Written problem: Reproduce the items below verbatim, keeping every line's characters, spacing, and order unchanged.

Information shown:
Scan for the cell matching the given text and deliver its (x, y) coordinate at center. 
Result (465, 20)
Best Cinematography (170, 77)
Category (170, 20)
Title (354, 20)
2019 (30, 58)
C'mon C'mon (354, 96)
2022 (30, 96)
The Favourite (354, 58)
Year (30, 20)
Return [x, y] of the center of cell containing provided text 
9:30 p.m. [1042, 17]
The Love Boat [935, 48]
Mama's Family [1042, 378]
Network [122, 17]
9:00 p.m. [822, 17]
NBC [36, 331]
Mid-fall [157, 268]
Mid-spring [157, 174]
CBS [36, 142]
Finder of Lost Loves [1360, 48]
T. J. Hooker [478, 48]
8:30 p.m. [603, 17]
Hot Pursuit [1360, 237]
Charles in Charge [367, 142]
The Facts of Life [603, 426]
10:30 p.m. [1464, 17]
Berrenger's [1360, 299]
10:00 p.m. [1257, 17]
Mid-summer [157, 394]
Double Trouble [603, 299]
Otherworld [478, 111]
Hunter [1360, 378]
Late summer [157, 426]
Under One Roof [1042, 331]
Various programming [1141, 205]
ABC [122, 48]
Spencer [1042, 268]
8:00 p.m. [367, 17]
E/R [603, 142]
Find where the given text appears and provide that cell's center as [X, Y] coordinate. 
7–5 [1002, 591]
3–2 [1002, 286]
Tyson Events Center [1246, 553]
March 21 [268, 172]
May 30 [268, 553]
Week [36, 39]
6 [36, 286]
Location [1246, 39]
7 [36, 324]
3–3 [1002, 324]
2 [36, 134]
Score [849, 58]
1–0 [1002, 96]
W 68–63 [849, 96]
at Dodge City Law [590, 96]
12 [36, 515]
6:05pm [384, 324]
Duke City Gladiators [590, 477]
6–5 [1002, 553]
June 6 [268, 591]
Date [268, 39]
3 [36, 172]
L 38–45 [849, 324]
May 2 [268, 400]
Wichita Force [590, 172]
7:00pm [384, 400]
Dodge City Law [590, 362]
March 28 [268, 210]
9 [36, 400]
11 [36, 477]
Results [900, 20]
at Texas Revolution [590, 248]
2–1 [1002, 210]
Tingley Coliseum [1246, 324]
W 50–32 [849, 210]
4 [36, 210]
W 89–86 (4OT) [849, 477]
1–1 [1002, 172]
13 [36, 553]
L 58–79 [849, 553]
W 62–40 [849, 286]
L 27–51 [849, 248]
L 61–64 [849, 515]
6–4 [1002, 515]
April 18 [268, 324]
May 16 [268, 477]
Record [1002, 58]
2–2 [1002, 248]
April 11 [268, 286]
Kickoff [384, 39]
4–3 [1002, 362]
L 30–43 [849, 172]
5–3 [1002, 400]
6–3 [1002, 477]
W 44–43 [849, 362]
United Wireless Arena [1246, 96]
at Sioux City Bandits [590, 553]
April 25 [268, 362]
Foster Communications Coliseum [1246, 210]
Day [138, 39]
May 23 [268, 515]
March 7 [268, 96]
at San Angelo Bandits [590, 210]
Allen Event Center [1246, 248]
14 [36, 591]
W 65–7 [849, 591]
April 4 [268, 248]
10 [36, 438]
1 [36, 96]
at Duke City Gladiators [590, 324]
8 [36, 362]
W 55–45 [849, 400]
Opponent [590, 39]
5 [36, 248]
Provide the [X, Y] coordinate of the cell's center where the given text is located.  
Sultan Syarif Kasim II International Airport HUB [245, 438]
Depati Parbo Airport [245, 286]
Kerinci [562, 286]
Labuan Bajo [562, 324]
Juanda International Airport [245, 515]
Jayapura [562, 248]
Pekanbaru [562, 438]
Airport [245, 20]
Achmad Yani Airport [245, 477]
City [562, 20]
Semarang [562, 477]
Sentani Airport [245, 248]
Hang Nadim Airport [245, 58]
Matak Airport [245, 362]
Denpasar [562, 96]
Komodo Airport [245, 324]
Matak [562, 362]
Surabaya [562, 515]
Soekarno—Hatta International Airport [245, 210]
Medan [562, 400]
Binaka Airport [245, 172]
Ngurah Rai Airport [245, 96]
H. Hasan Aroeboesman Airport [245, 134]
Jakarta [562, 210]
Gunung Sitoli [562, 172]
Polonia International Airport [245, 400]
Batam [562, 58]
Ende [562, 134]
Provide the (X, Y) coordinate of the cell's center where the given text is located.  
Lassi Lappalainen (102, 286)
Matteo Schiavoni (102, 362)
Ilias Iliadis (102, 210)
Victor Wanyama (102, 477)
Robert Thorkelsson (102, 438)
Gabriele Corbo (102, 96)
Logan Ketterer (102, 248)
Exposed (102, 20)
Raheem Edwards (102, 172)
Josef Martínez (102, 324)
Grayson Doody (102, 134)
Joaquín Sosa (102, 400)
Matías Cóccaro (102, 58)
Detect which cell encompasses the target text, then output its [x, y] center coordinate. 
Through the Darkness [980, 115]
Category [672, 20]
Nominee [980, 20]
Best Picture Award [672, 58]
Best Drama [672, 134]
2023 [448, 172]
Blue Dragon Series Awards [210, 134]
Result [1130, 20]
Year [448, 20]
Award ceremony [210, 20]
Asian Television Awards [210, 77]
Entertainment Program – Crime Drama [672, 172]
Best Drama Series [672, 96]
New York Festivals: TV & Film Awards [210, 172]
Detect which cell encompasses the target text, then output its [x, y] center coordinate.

Worked solution:
Scan for the cell matching the given text and deliver its (x, y) coordinate at center. 
Result (465, 20)
Best Cinematography (170, 77)
Category (170, 20)
Title (354, 20)
2019 (30, 58)
C'mon C'mon (354, 96)
2022 (30, 96)
The Favourite (354, 58)
Year (30, 20)
Return [x, y] of the center of cell containing provided text 
9:30 p.m. [1042, 17]
The Love Boat [935, 48]
Mama's Family [1042, 378]
Network [122, 17]
9:00 p.m. [822, 17]
NBC [36, 331]
Mid-fall [157, 268]
Mid-spring [157, 174]
CBS [36, 142]
Finder of Lost Loves [1360, 48]
T. J. Hooker [478, 48]
8:30 p.m. [603, 17]
Hot Pursuit [1360, 237]
Charles in Charge [367, 142]
The Facts of Life [603, 426]
10:30 p.m. [1464, 17]
Berrenger's [1360, 299]
10:00 p.m. [1257, 17]
Mid-summer [157, 394]
Double Trouble [603, 299]
Otherworld [478, 111]
Hunter [1360, 378]
Late summer [157, 426]
Under One Roof [1042, 331]
Various programming [1141, 205]
ABC [122, 48]
Spencer [1042, 268]
8:00 p.m. [367, 17]
E/R [603, 142]
Find where the given text appears and provide that cell's center as [X, Y] coordinate. 
7–5 [1002, 591]
3–2 [1002, 286]
Tyson Events Center [1246, 553]
March 21 [268, 172]
May 30 [268, 553]
Week [36, 39]
6 [36, 286]
Location [1246, 39]
7 [36, 324]
3–3 [1002, 324]
2 [36, 134]
Score [849, 58]
1–0 [1002, 96]
W 68–63 [849, 96]
at Dodge City Law [590, 96]
12 [36, 515]
6:05pm [384, 324]
Duke City Gladiators [590, 477]
6–5 [1002, 553]
June 6 [268, 591]
Date [268, 39]
3 [36, 172]
L 38–45 [849, 324]
May 2 [268, 400]
Wichita Force [590, 172]
7:00pm [384, 400]
Dodge City Law [590, 362]
March 28 [268, 210]
9 [36, 400]
11 [36, 477]
Results [900, 20]
at Texas Revolution [590, 248]
2–1 [1002, 210]
Tingley Coliseum [1246, 324]
W 50–32 [849, 210]
4 [36, 210]
W 89–86 (4OT) [849, 477]
1–1 [1002, 172]
13 [36, 553]
L 58–79 [849, 553]
W 62–40 [849, 286]
L 27–51 [849, 248]
L 61–64 [849, 515]
6–4 [1002, 515]
April 18 [268, 324]
May 16 [268, 477]
Record [1002, 58]
2–2 [1002, 248]
April 11 [268, 286]
Kickoff [384, 39]
4–3 [1002, 362]
L 30–43 [849, 172]
5–3 [1002, 400]
6–3 [1002, 477]
W 44–43 [849, 362]
United Wireless Arena [1246, 96]
at Sioux City Bandits [590, 553]
April 25 [268, 362]
Foster Communications Coliseum [1246, 210]
Day [138, 39]
May 23 [268, 515]
March 7 [268, 96]
at San Angelo Bandits [590, 210]
Allen Event Center [1246, 248]
14 [36, 591]
W 65–7 [849, 591]
April 4 [268, 248]
10 [36, 438]
1 [36, 96]
at Duke City Gladiators [590, 324]
8 [36, 362]
W 55–45 [849, 400]
Opponent [590, 39]
5 [36, 248]
Provide the [X, Y] coordinate of the cell's center where the given text is located.  
Sultan Syarif Kasim II International Airport HUB [245, 438]
Depati Parbo Airport [245, 286]
Kerinci [562, 286]
Labuan Bajo [562, 324]
Juanda International Airport [245, 515]
Jayapura [562, 248]
Pekanbaru [562, 438]
Airport [245, 20]
Achmad Yani Airport [245, 477]
City [562, 20]
Semarang [562, 477]
Sentani Airport [245, 248]
Hang Nadim Airport [245, 58]
Matak Airport [245, 362]
Denpasar [562, 96]
Komodo Airport [245, 324]
Matak [562, 362]
Surabaya [562, 515]
Soekarno—Hatta International Airport [245, 210]
Medan [562, 400]
Binaka Airport [245, 172]
Ngurah Rai Airport [245, 96]
H. Hasan Aroeboesman Airport [245, 134]
Jakarta [562, 210]
Gunung Sitoli [562, 172]
Polonia International Airport [245, 400]
Batam [562, 58]
Ende [562, 134]
Provide the (X, Y) coordinate of the cell's center where the given text is located.  
Lassi Lappalainen (102, 286)
Matteo Schiavoni (102, 362)
Ilias Iliadis (102, 210)
Victor Wanyama (102, 477)
Robert Thorkelsson (102, 438)
Gabriele Corbo (102, 96)
Logan Ketterer (102, 248)
Exposed (102, 20)
Raheem Edwards (102, 172)
Josef Martínez (102, 324)
Grayson Doody (102, 134)
Joaquín Sosa (102, 400)
Matías Cóccaro (102, 58)
Detect which cell encompasses the target text, then output its [x, y] center coordinate. 
Through the Darkness [980, 115]
Category [672, 20]
Nominee [980, 20]
Best Picture Award [672, 58]
Best Drama [672, 134]
2023 [448, 172]
Blue Dragon Series Awards [210, 134]
Result [1130, 20]
Year [448, 20]
Award ceremony [210, 20]
Asian Television Awards [210, 77]
Entertainment Program – Crime Drama [672, 172]
Best Drama Series [672, 96]
New York Festivals: TV & Film Awards [210, 172]
Detect which cell encompasses the target text, then output its [x, y] center coordinate.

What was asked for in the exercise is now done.